## Exercise objective
For every line in the entries that contains "pink", show the whole line.

---------- Given records

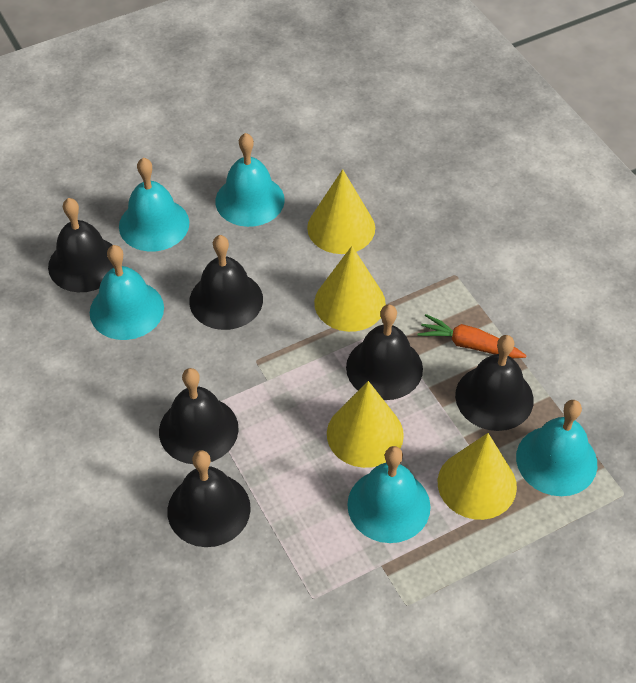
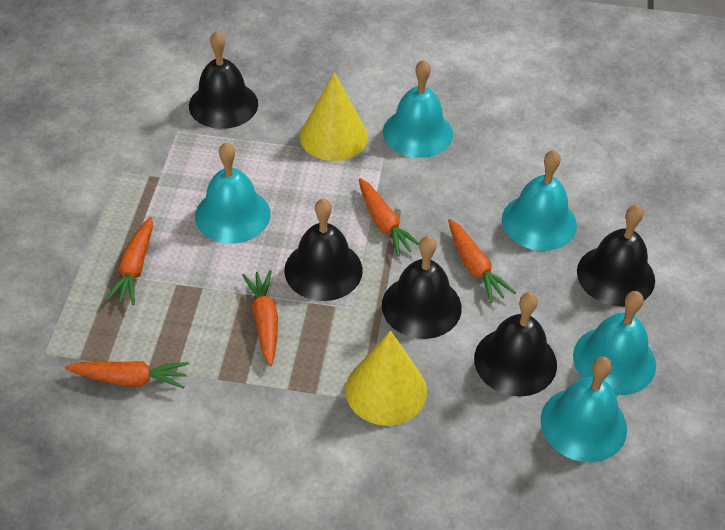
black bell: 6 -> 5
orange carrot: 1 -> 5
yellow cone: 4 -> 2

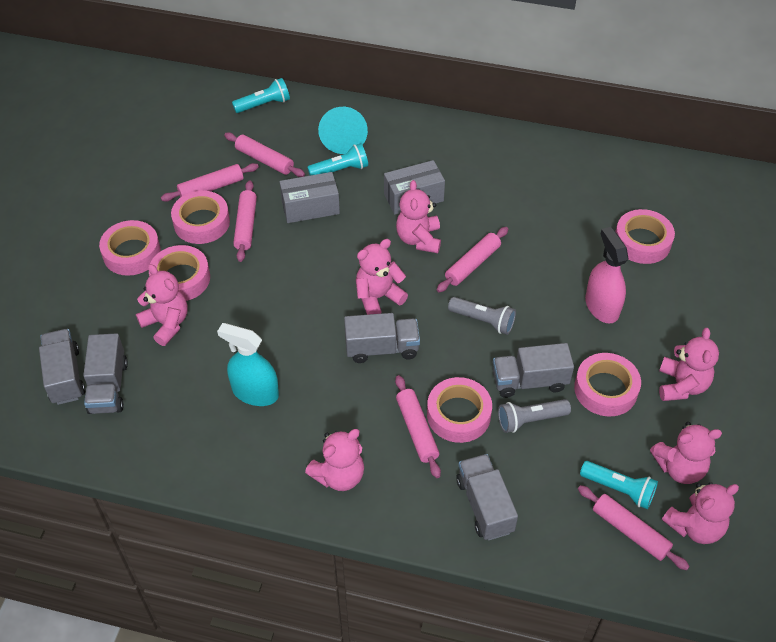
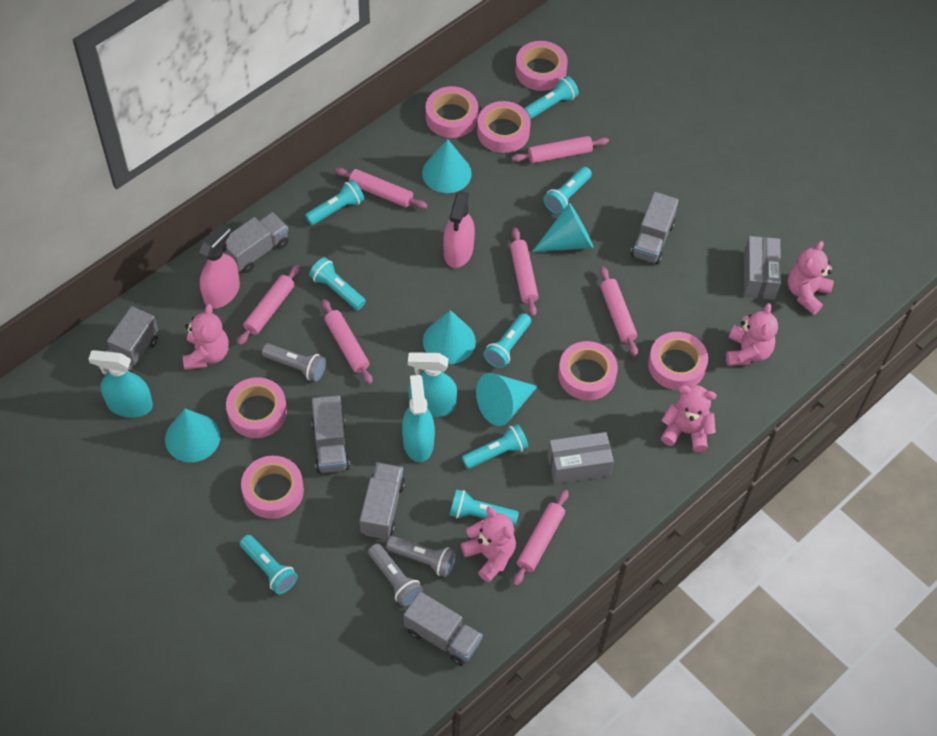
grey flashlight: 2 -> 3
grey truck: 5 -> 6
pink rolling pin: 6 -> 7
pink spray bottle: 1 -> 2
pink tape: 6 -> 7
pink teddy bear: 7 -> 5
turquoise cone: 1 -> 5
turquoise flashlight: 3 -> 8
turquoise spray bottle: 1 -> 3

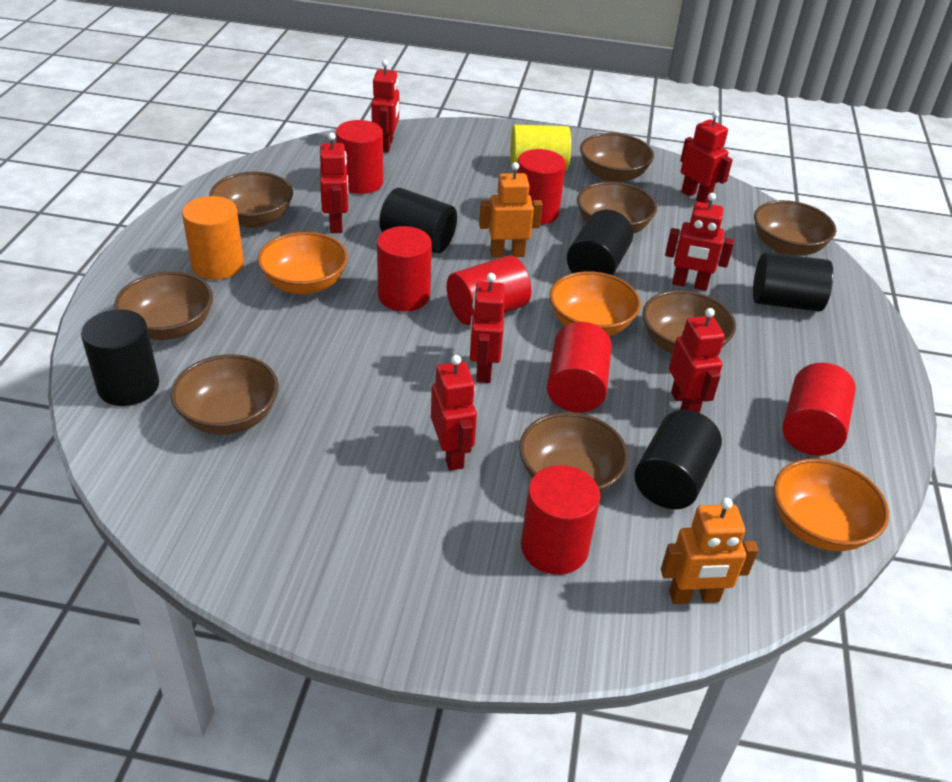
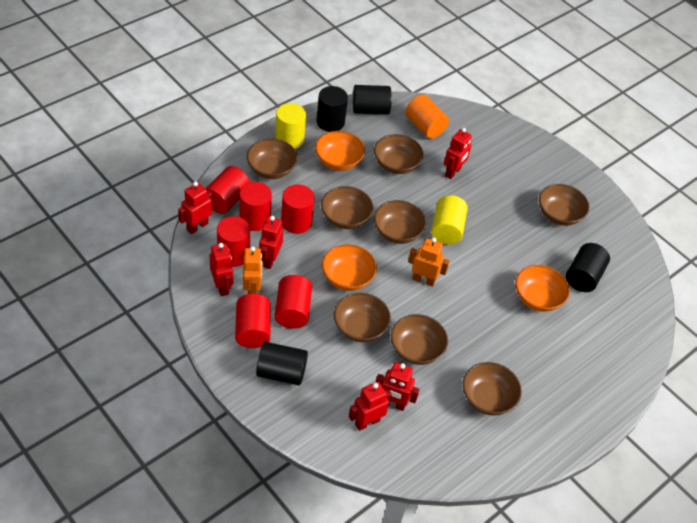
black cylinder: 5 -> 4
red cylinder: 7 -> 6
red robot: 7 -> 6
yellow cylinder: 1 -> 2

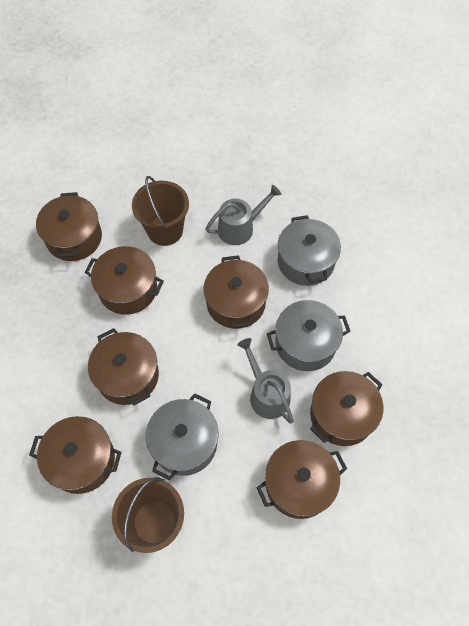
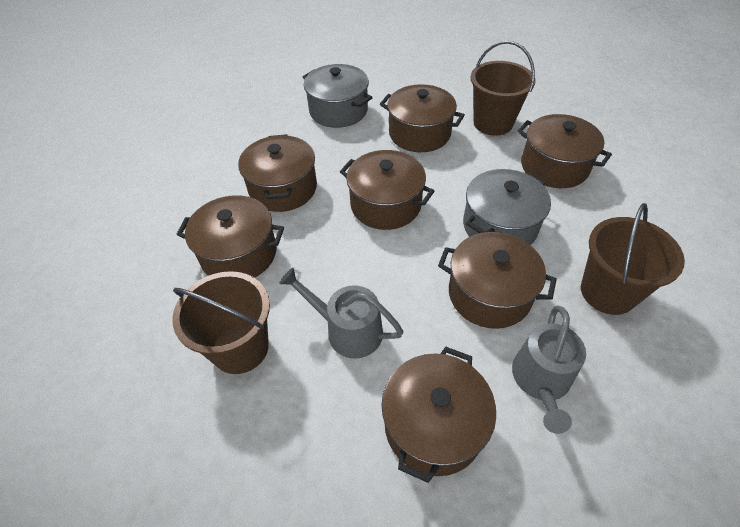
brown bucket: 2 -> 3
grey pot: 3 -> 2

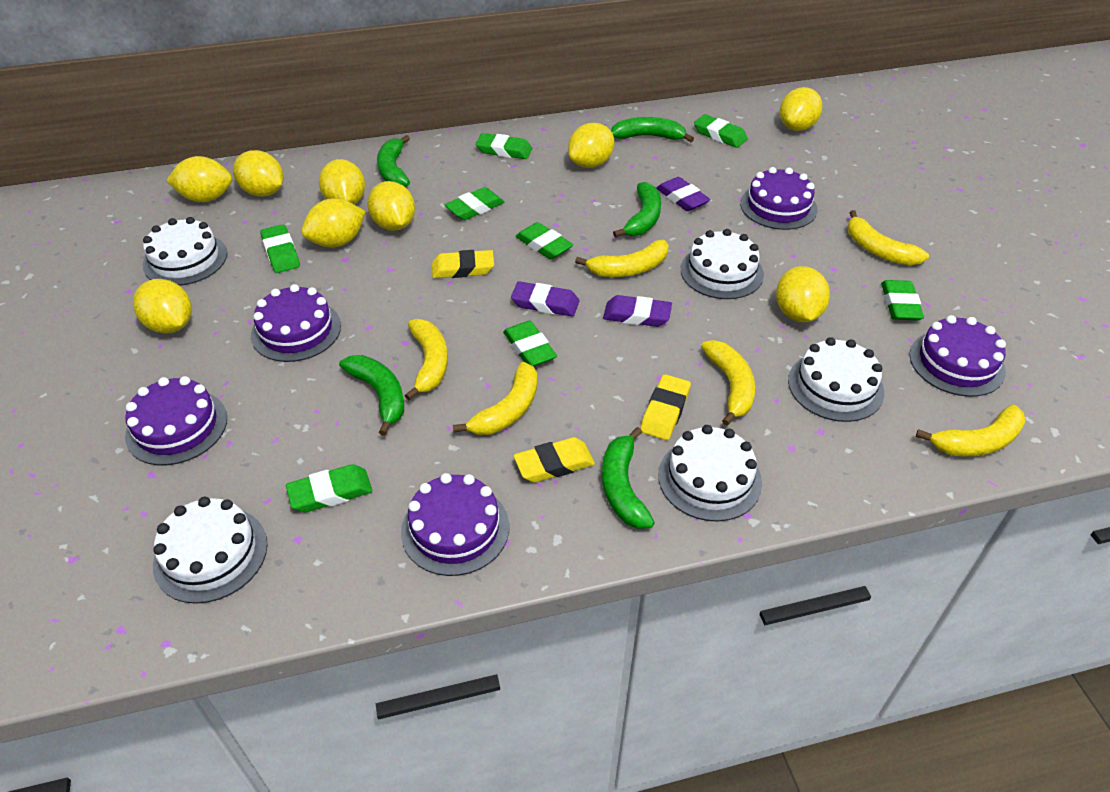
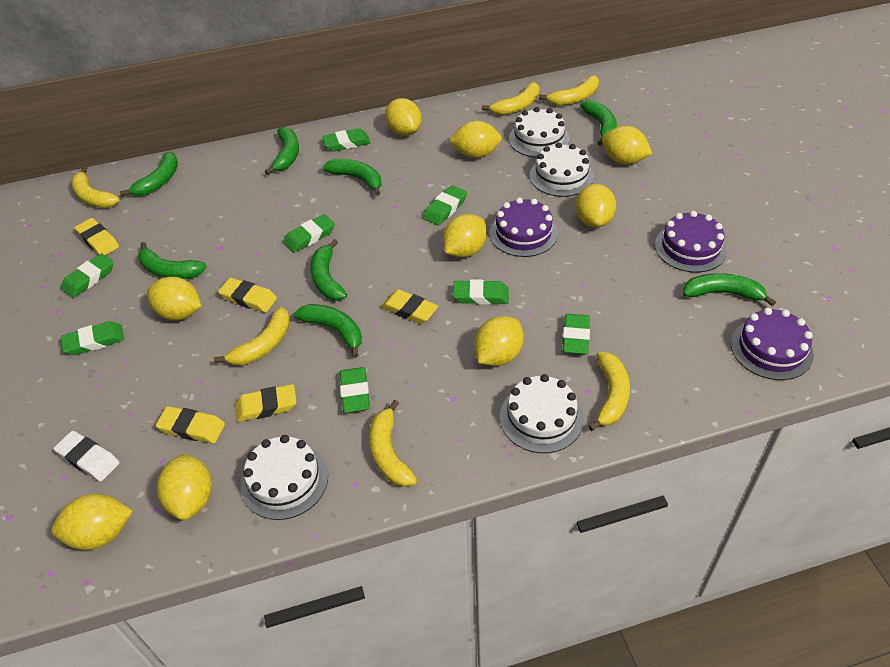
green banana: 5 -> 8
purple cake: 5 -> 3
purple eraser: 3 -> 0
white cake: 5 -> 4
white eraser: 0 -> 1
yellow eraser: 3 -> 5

--------------------

## Result for this exercise
pink rolling pin: 6 -> 7
pink spray bottle: 1 -> 2
pink tape: 6 -> 7
pink teddy bear: 7 -> 5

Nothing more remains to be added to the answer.